* [ACTION ITEM] In the records that follow, find the line with "C210: 100pF (VB, VO) -> 100pF (OUT, VN)"; from there, retype every line exactly through the line with "R214: 110k (VDD, VE) -> 110k (VB2, VDD)", which also belongs to the answer.

------ DATA SUPPLIED

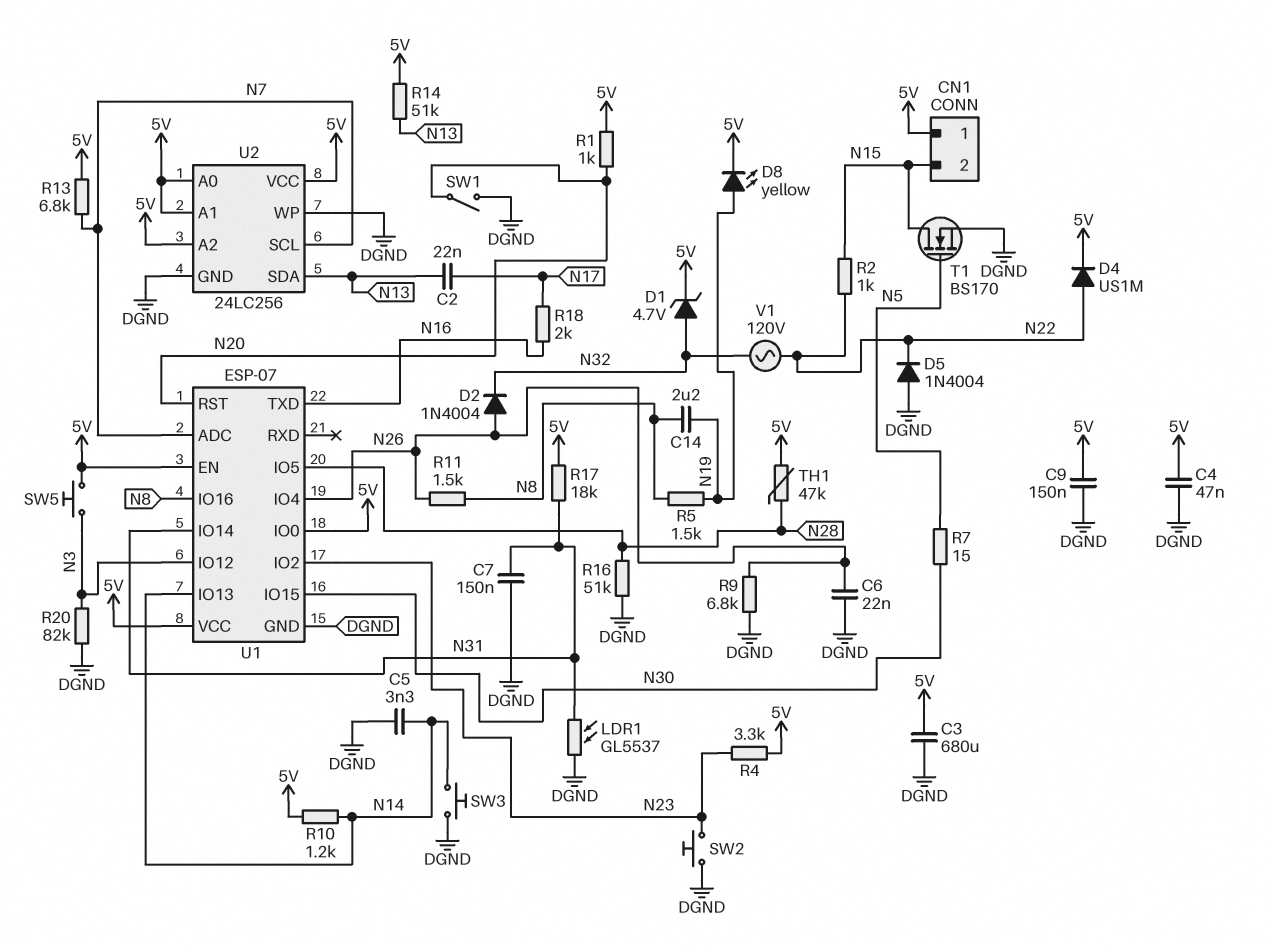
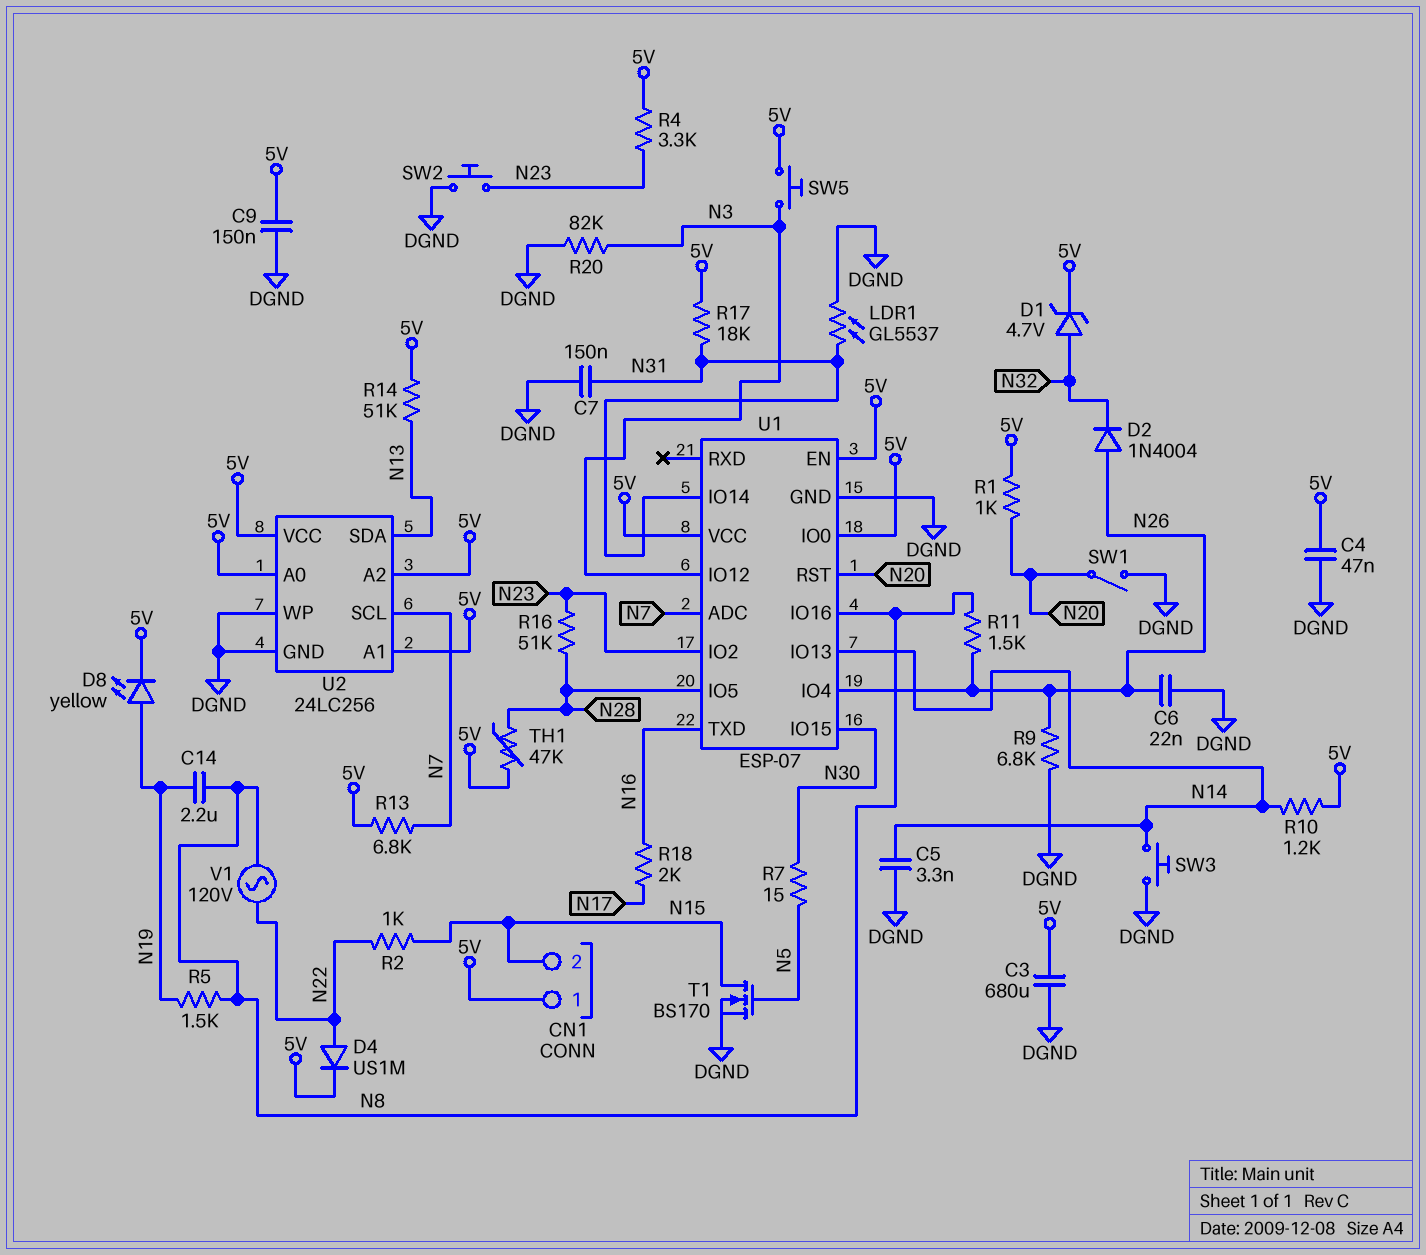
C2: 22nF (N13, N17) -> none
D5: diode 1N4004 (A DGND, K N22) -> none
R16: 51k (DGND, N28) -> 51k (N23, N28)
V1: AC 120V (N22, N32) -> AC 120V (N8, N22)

------------
------ DATA SUPPLIED

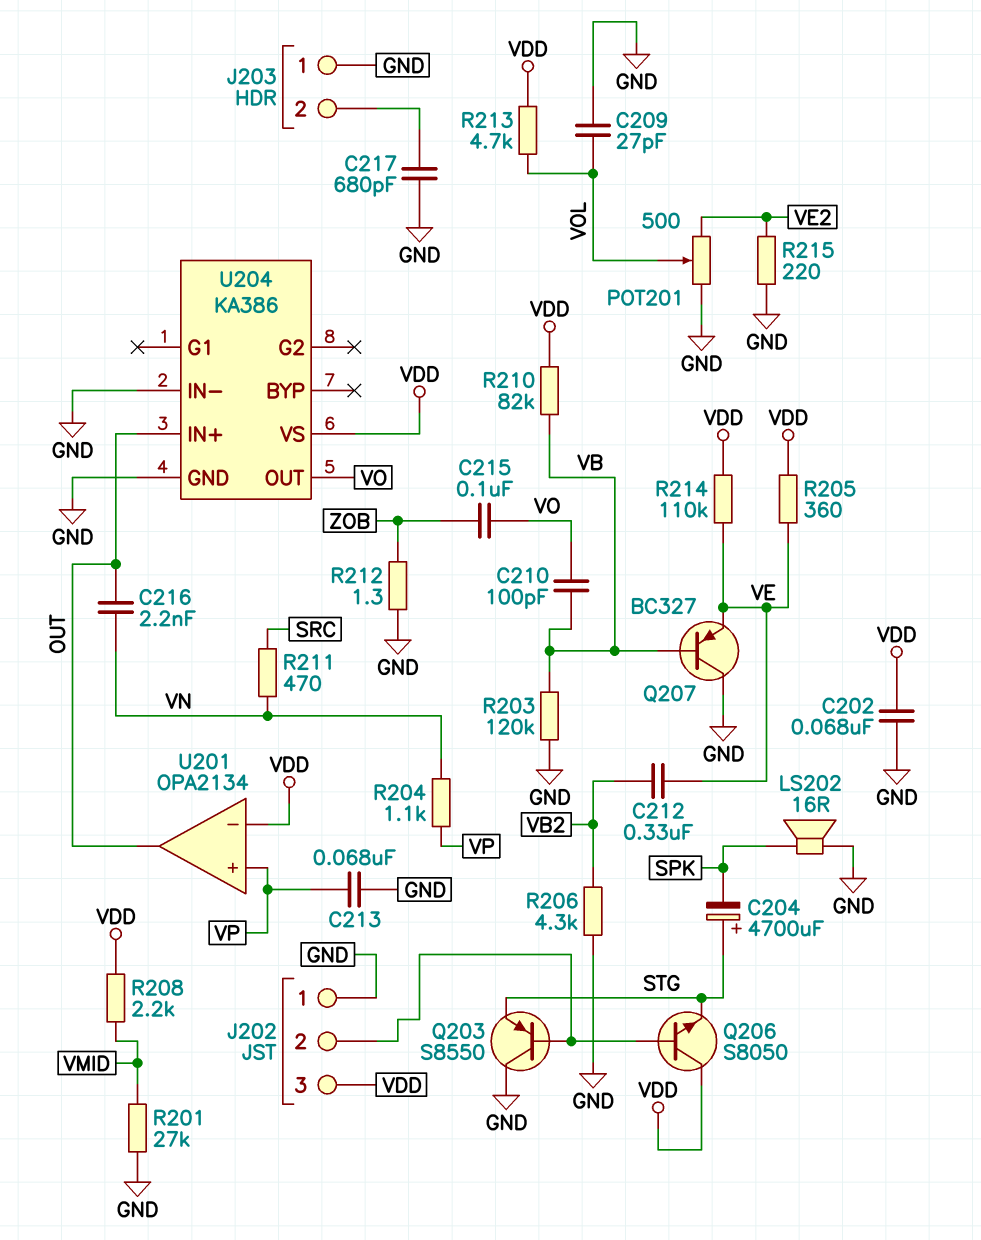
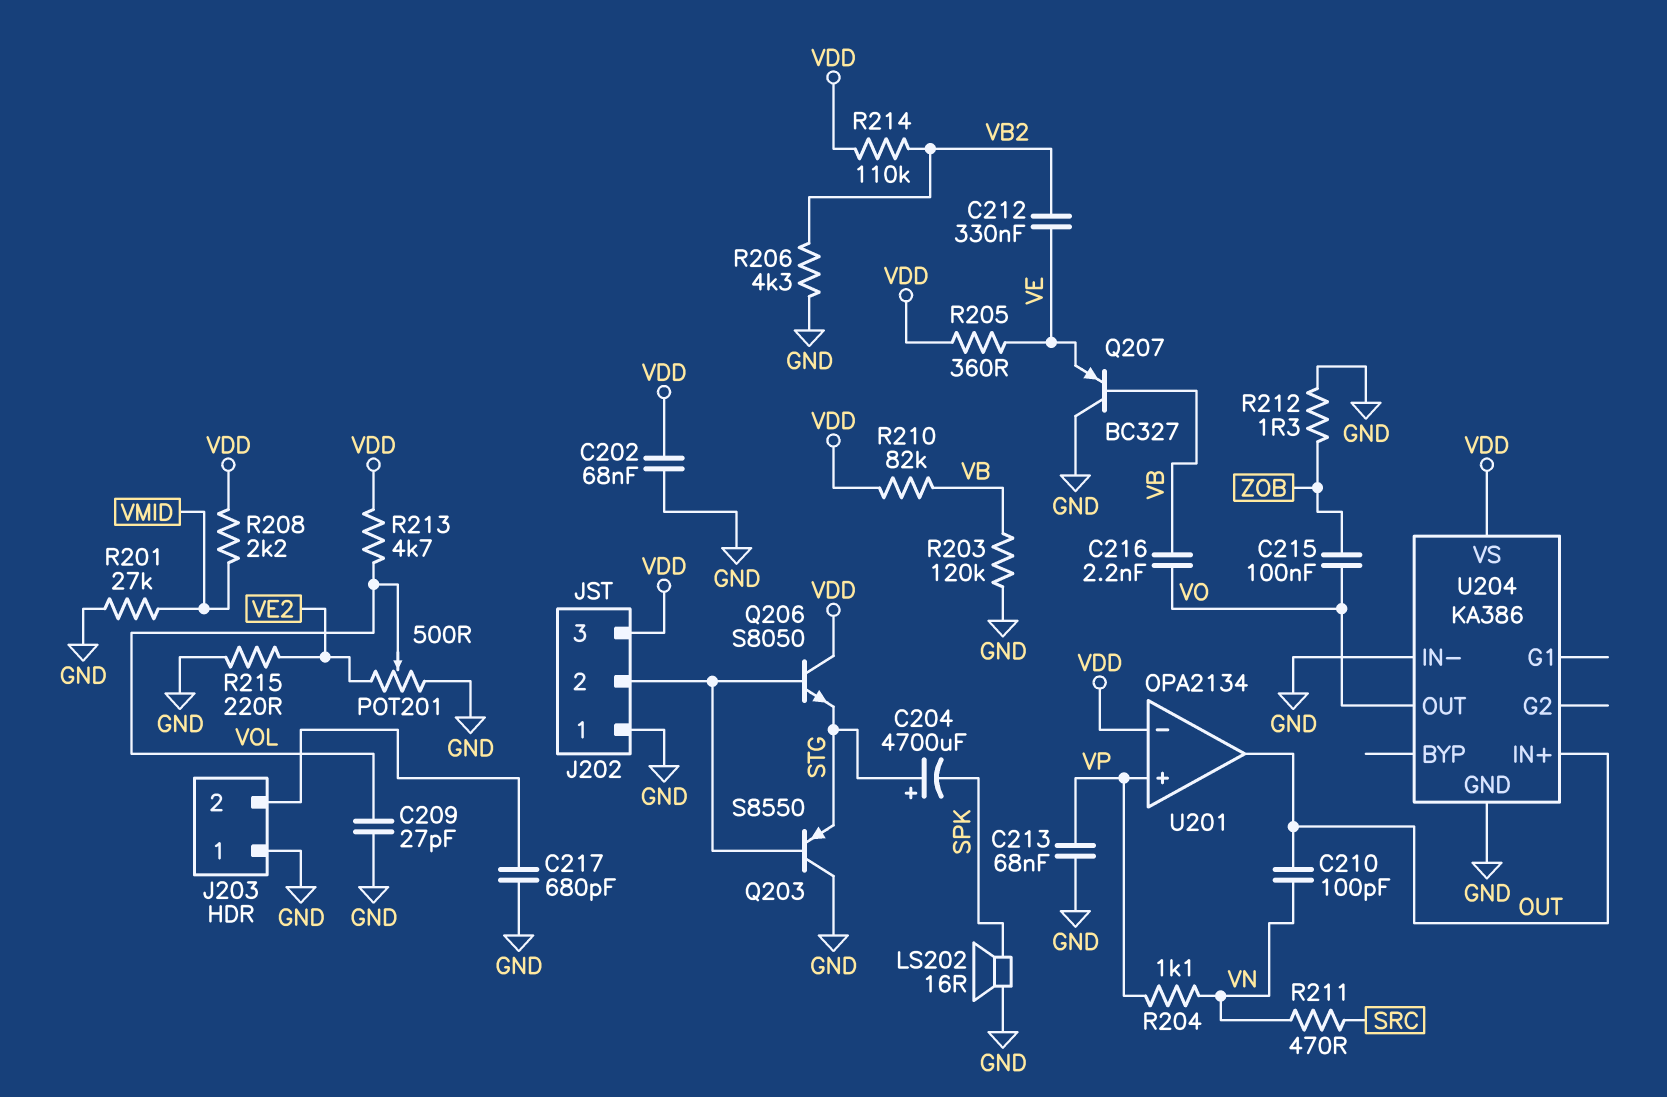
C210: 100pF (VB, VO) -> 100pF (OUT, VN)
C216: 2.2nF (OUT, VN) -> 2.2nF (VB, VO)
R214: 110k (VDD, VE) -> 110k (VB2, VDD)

------------

* [REPLY]
C210: 100pF (VB, VO) -> 100pF (OUT, VN)
C216: 2.2nF (OUT, VN) -> 2.2nF (VB, VO)
R214: 110k (VDD, VE) -> 110k (VB2, VDD)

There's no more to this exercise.